= Work order =
Word for word, copy all the data and drop the pictures.

= Dataset extract =
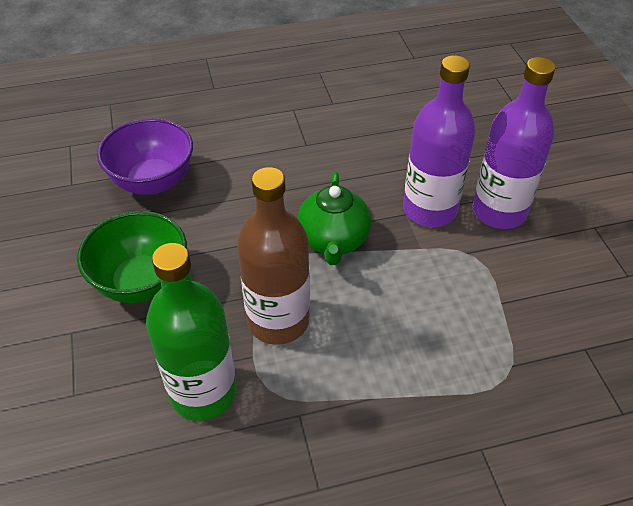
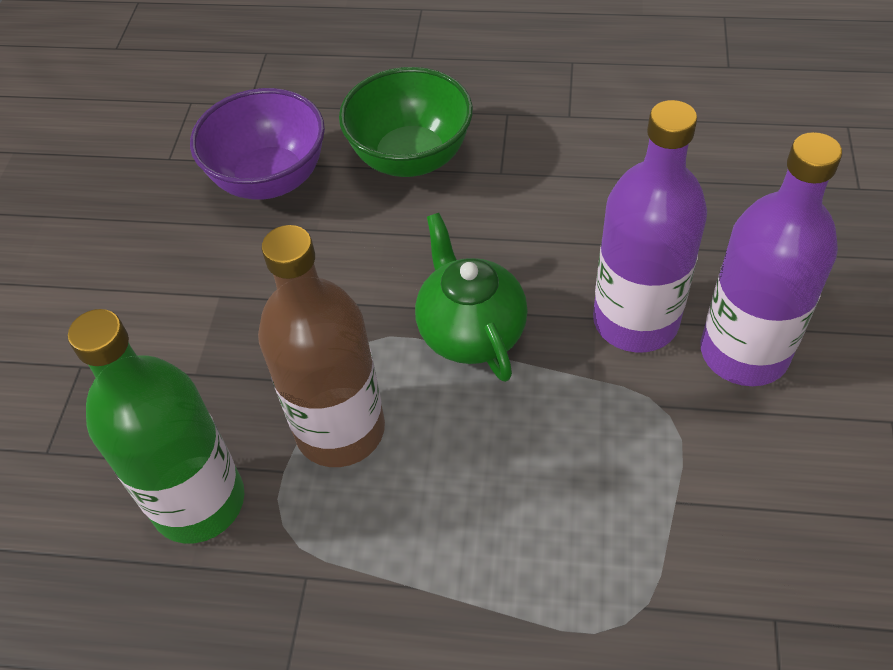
camera: 25 degrees right, 5 degrees up
(142, 282) = (193, 321): green bowl -> green bowl (411, 158)
(333, 241) = (470, 331): green teapot -> green teapot turned 135 degrees clockwise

= Output =
camera: 25 degrees right, 5 degrees up
(142, 282) = (193, 321): green bowl -> green bowl (411, 158)
(333, 241) = (470, 331): green teapot -> green teapot turned 135 degrees clockwise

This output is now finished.